▶ _EXERCISE PROMPT_
Begin at the line below that contains "purple notebook [114,260,180,328]" and write out every line from there to the end of the entries, exactly.

[Before-and-after object listings]
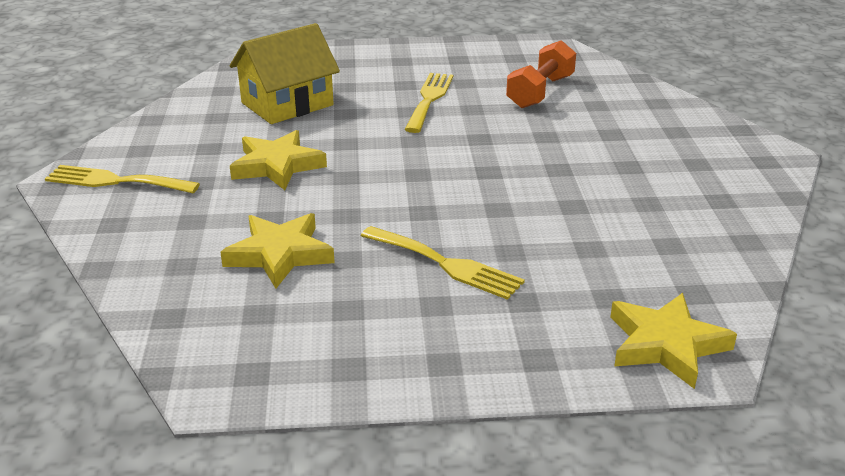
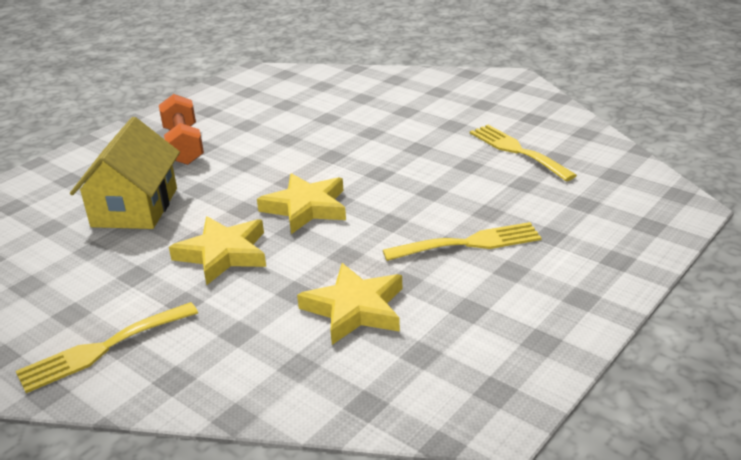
camera: 45 degrees left, 0 degrees up
yellow fork [405,73,453,133] -> yellow fork moved to [470,125,577,181]
orange dumbbell [506,40,576,108] -> orange dumbbell moved to [159,94,204,165]
yellow star [610,293,737,389] -> yellow star moved to [257,173,346,234]

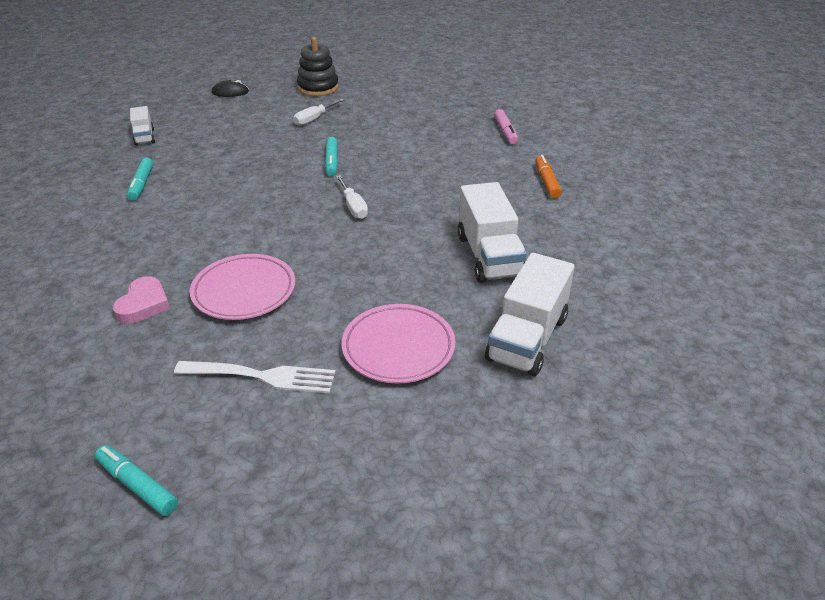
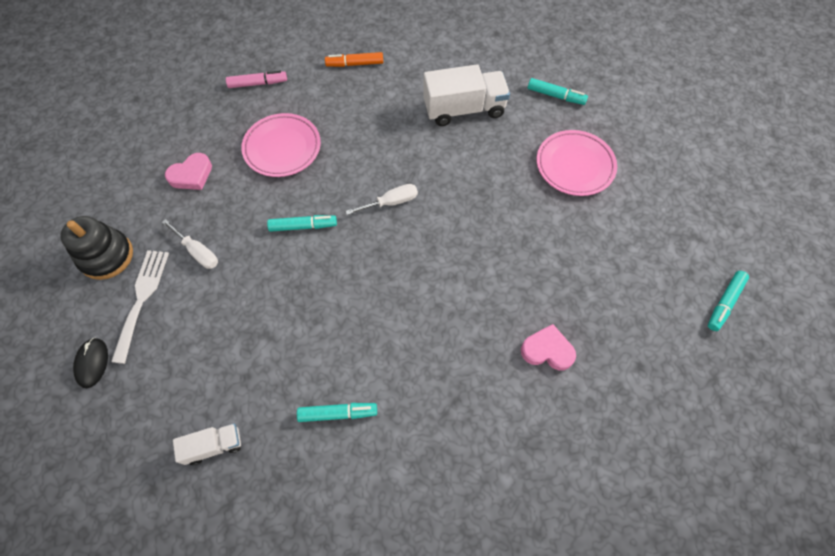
camera: 90 degrees left, 25 degrees up
white fork [174,361,336,393] -> white fork moved to [111,250,169,364]
pink plate [190,254,295,320] -> pink plate moved to [241,113,321,177]
white truck [485,253,575,376] -> turquoise marker [528,78,588,105]
none -> pink heart [165,153,212,190]

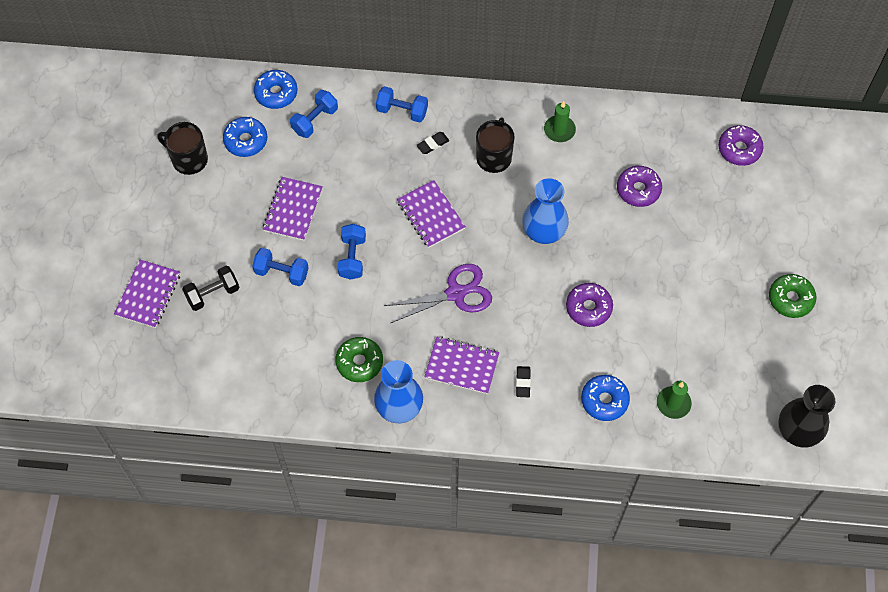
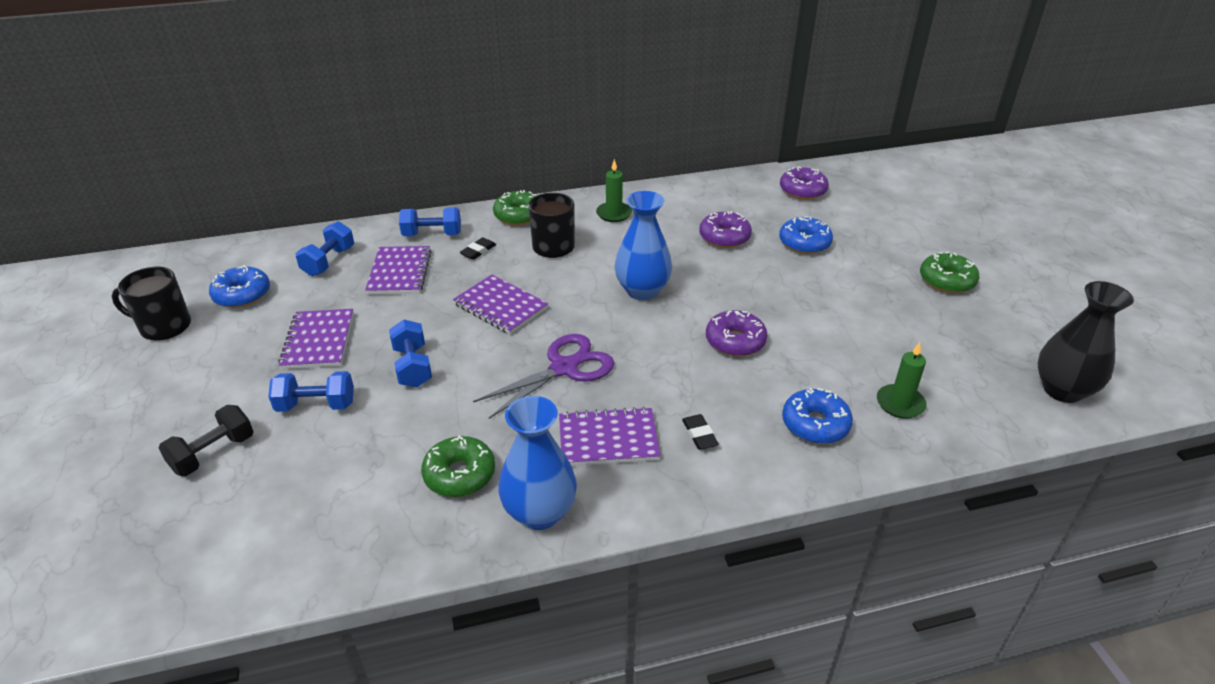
camera: 20 degrees left, 25 degrees down
purple notebook [114,260,180,328] -> purple notebook moved to [365,246,431,294]
blue donut [254,70,298,109] -> blue donut moved to [779,216,833,254]
none -> green donut [493,190,536,225]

▶ _SOLVED PROBLEM_
purple notebook [114,260,180,328] -> purple notebook moved to [365,246,431,294]
blue donut [254,70,298,109] -> blue donut moved to [779,216,833,254]
none -> green donut [493,190,536,225]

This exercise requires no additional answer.